**What you will do**
Replace "gray cotton shirt" with "gray linen shirt" everywhere in the data below and write the data out again with nothing else changed. Leave the pictures out.
----
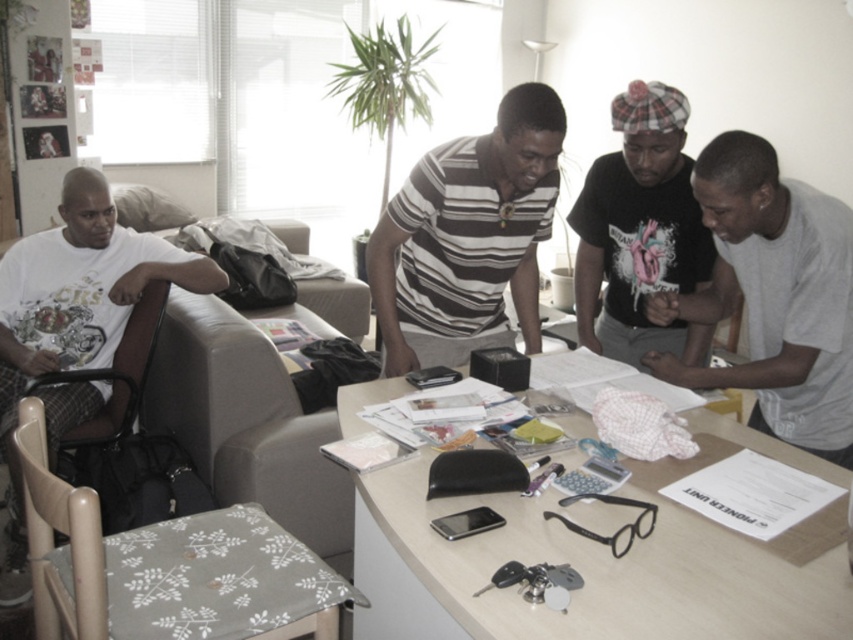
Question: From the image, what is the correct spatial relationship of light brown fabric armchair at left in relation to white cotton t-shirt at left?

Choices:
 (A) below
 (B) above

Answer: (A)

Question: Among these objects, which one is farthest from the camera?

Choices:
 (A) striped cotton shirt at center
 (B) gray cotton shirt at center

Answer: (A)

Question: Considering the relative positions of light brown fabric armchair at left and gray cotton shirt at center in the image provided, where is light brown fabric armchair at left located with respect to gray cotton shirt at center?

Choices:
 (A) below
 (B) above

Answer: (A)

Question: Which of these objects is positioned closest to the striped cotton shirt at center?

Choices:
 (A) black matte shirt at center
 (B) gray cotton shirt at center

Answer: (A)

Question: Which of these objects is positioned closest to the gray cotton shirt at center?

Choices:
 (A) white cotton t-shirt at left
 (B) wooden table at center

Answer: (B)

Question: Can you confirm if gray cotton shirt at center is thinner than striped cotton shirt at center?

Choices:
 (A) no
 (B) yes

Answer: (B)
----
**Answer to this problem**
Question: From the image, what is the correct spatial relationship of light brown fabric armchair at left in relation to white cotton t-shirt at left?

Choices:
 (A) below
 (B) above

Answer: (A)

Question: Among these objects, which one is farthest from the camera?

Choices:
 (A) striped cotton shirt at center
 (B) gray linen shirt at center

Answer: (A)

Question: Considering the relative positions of light brown fabric armchair at left and gray linen shirt at center in the image provided, where is light brown fabric armchair at left located with respect to gray linen shirt at center?

Choices:
 (A) below
 (B) above

Answer: (A)

Question: Which of these objects is positioned closest to the striped cotton shirt at center?

Choices:
 (A) black matte shirt at center
 (B) gray linen shirt at center

Answer: (A)

Question: Which of these objects is positioned closest to the gray linen shirt at center?

Choices:
 (A) white cotton t-shirt at left
 (B) wooden table at center

Answer: (B)

Question: Can you confirm if gray linen shirt at center is thinner than striped cotton shirt at center?

Choices:
 (A) no
 (B) yes

Answer: (B)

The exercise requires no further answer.